Set down every record below exactly as it stands, leaving out the pictures.

.....

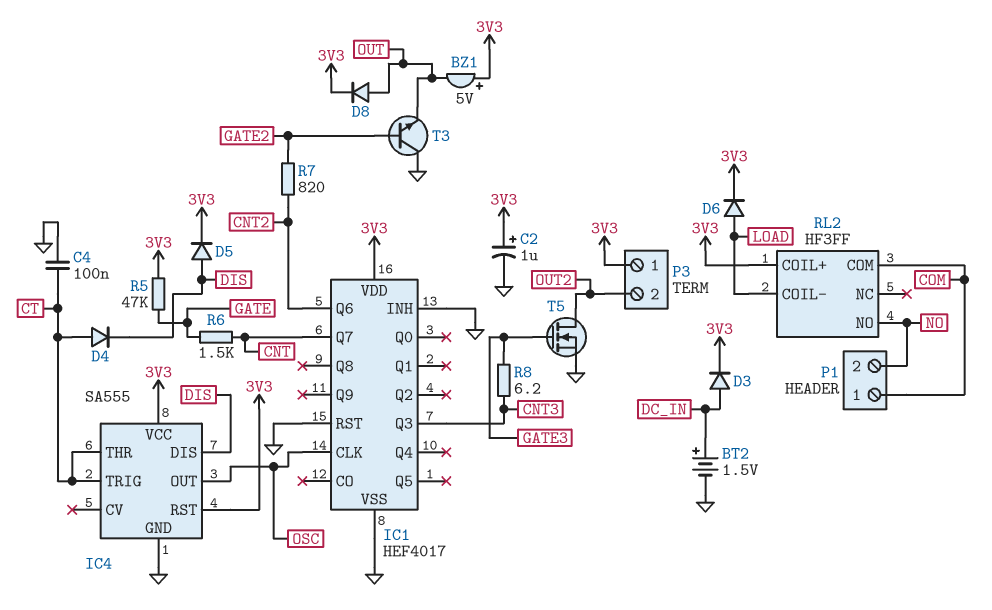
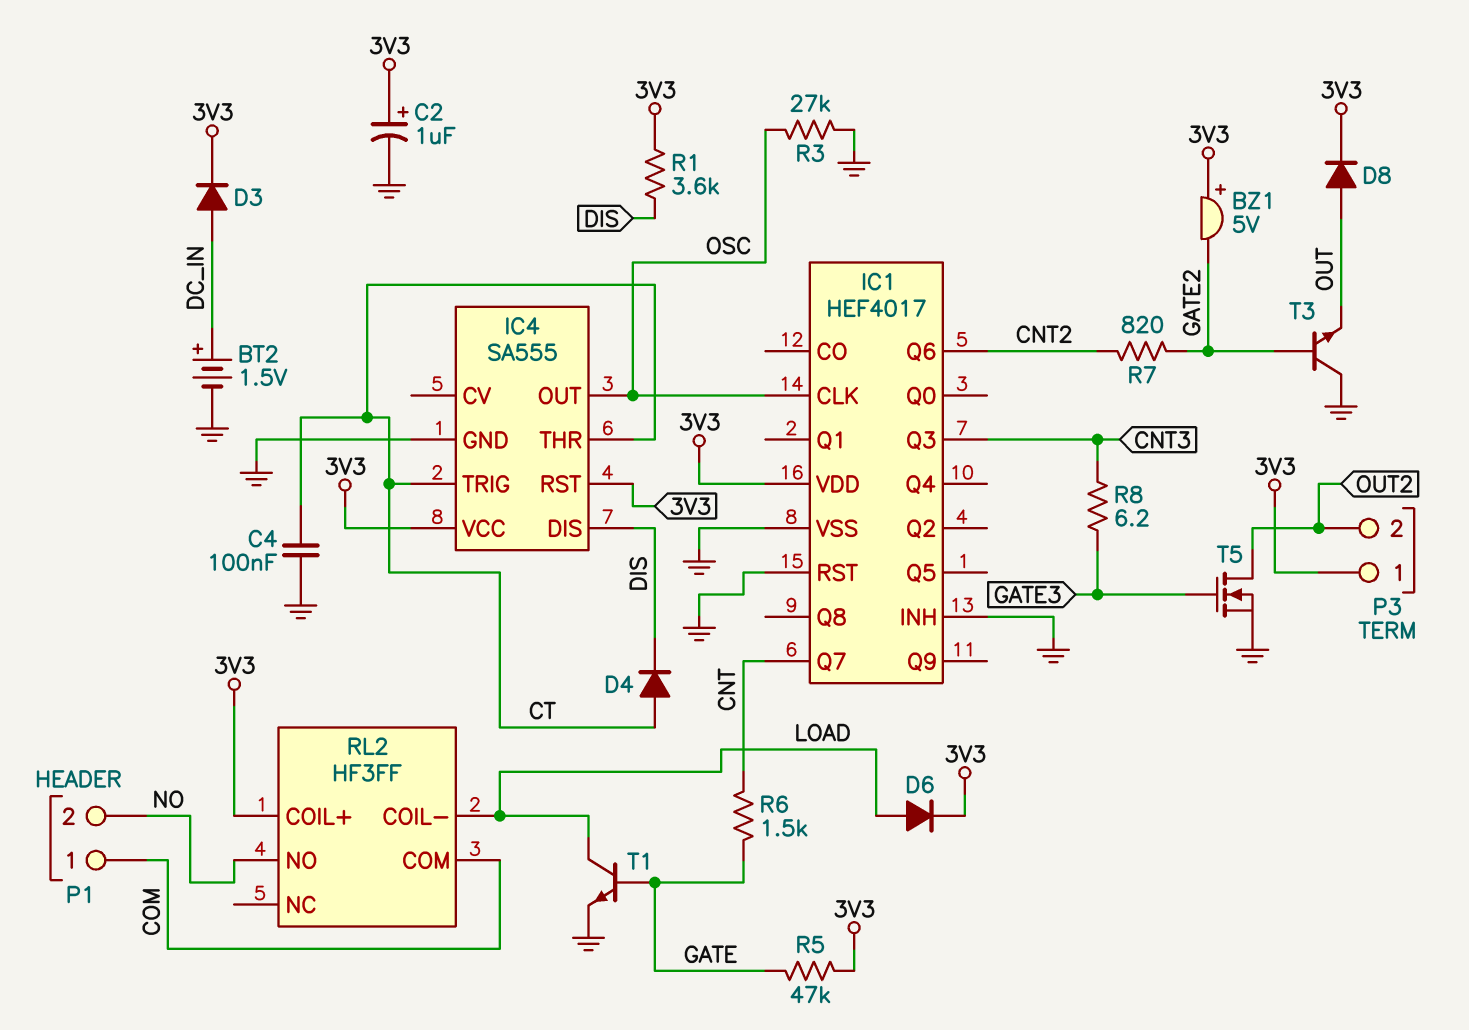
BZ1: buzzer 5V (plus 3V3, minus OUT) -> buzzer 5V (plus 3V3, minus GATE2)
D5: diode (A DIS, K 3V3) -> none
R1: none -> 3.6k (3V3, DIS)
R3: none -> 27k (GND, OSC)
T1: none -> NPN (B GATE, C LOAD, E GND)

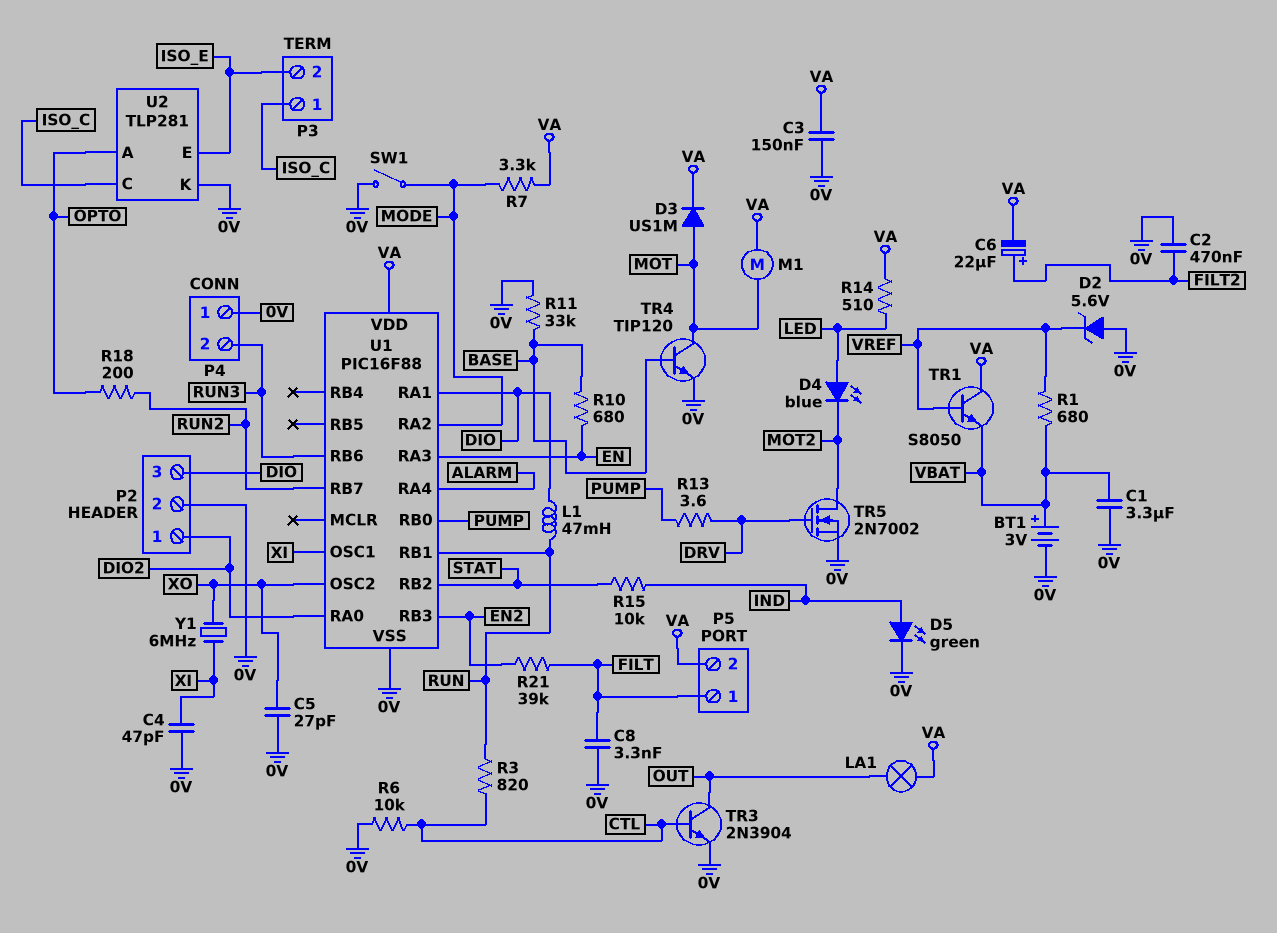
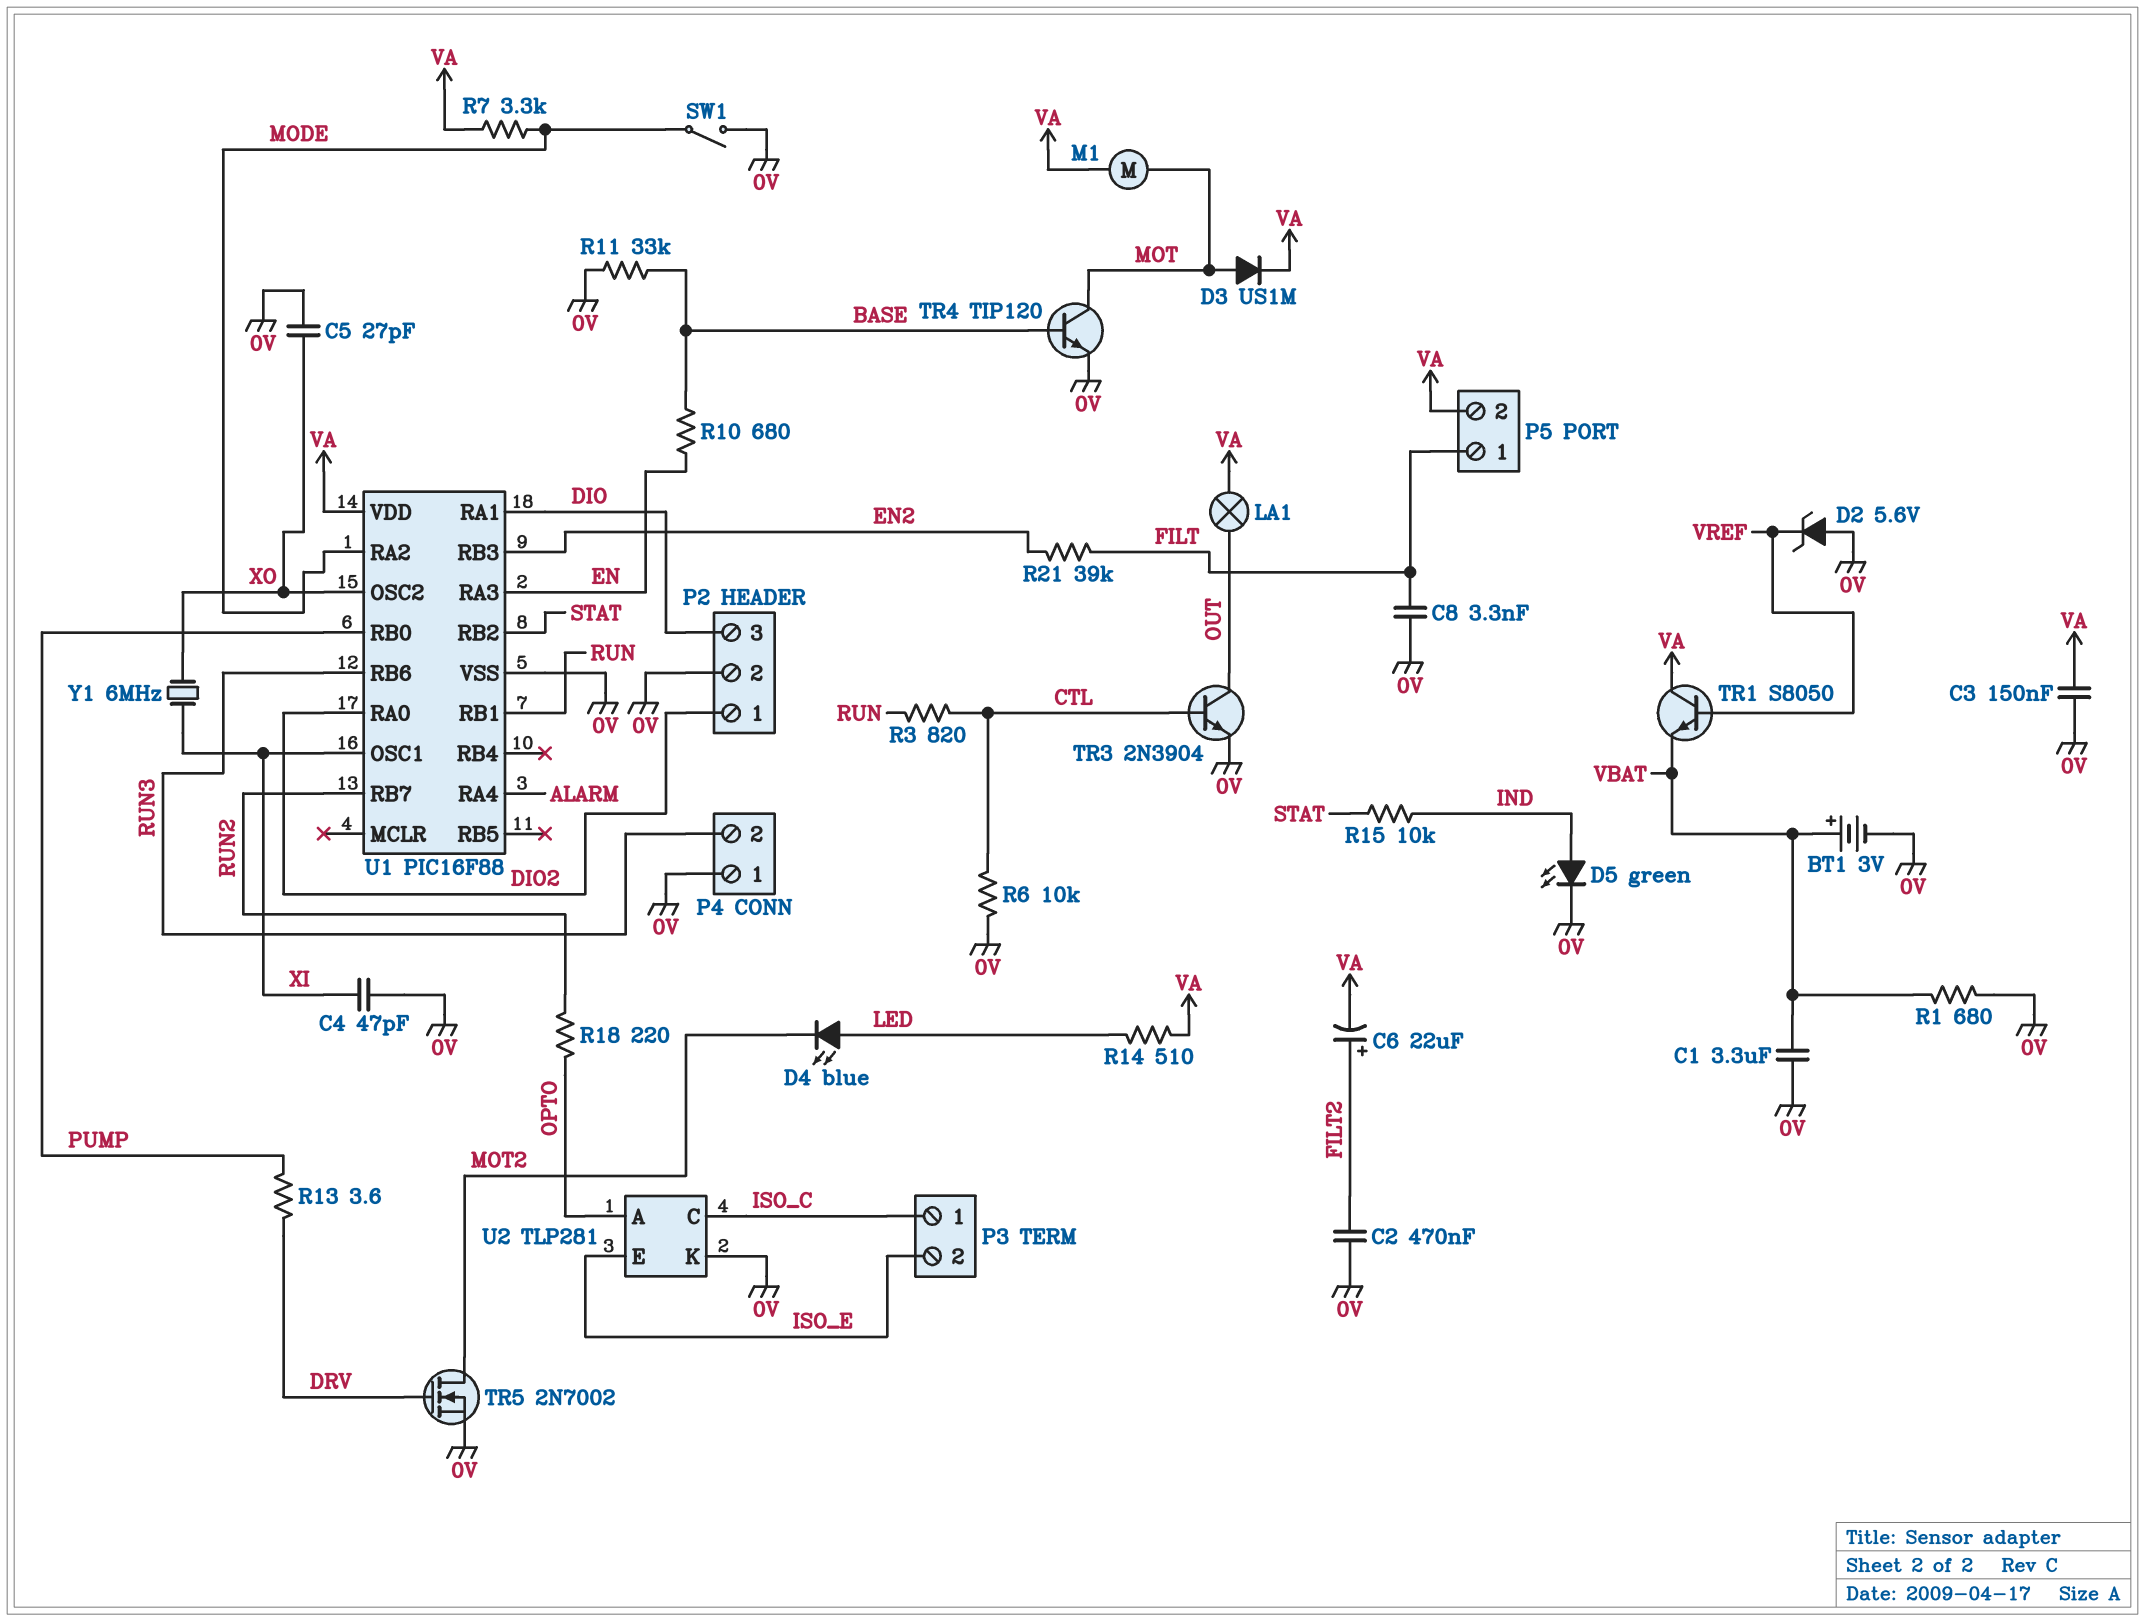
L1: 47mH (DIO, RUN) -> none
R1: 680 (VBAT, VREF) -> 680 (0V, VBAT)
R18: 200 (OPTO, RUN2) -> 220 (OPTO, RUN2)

.....

SOLUTION FOR THIS PROBLEM
BZ1: buzzer 5V (plus 3V3, minus OUT) -> buzzer 5V (plus 3V3, minus GATE2)
D5: diode (A DIS, K 3V3) -> none
R1: none -> 3.6k (3V3, DIS)
R3: none -> 27k (GND, OSC)
T1: none -> NPN (B GATE, C LOAD, E GND)

L1: 47mH (DIO, RUN) -> none
R1: 680 (VBAT, VREF) -> 680 (0V, VBAT)
R18: 200 (OPTO, RUN2) -> 220 (OPTO, RUN2)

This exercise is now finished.